SUPPLIED MATERIAL ▸
- Opening Delimiter -

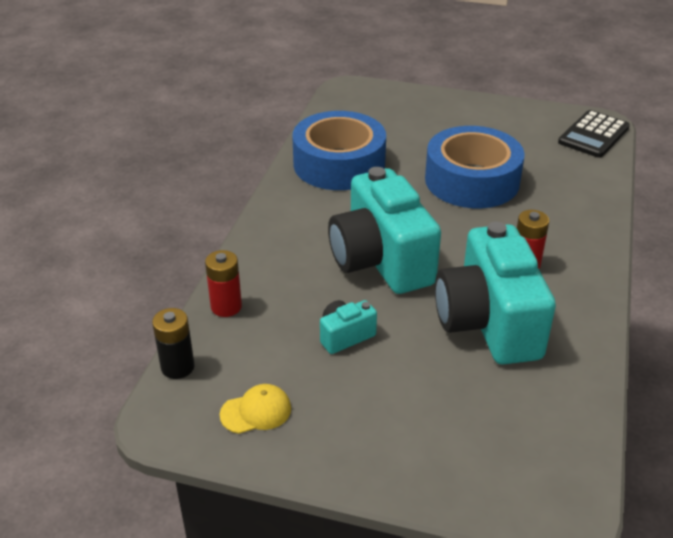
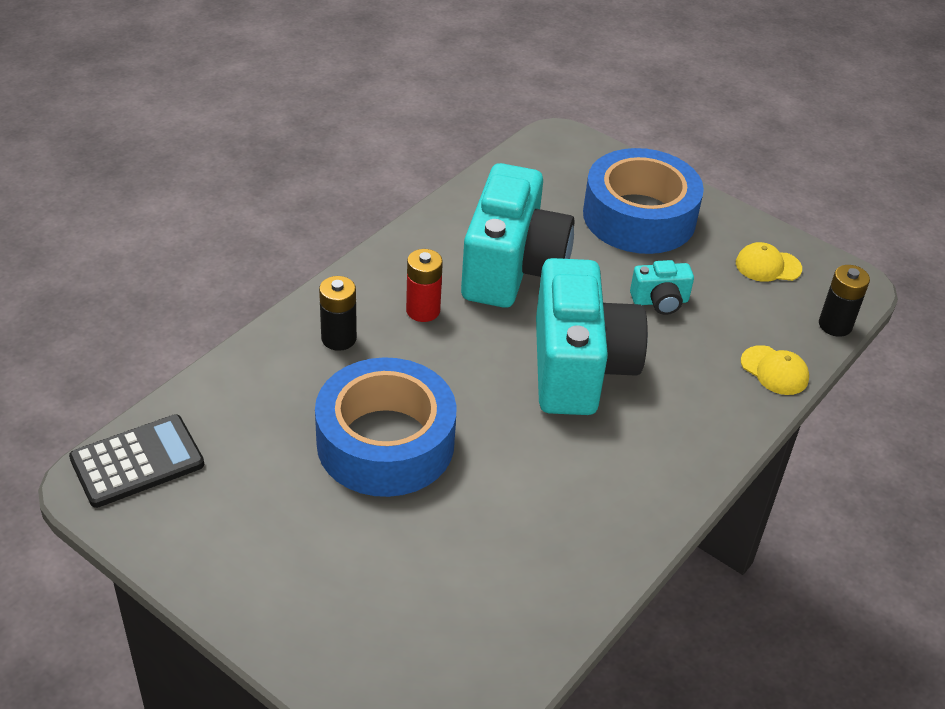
camera: 160 degrees left, 5 degrees up
(226, 307) = (774, 371): red battery -> yellow cap
(339, 164) = (551, 542): blue tape -> blue tape (639, 216)
(562, 227) = (339, 338): none -> black battery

- Closing Delimiter -

WHAT TO WORK ON ▸
The required output is the line holding "(339, 164) = (551, 542): blue" plus every line after it in the data, reproduced exactly.

OUTPUT OF THE EXERCISE ▸
(339, 164) = (551, 542): blue tape -> blue tape (639, 216)
(562, 227) = (339, 338): none -> black battery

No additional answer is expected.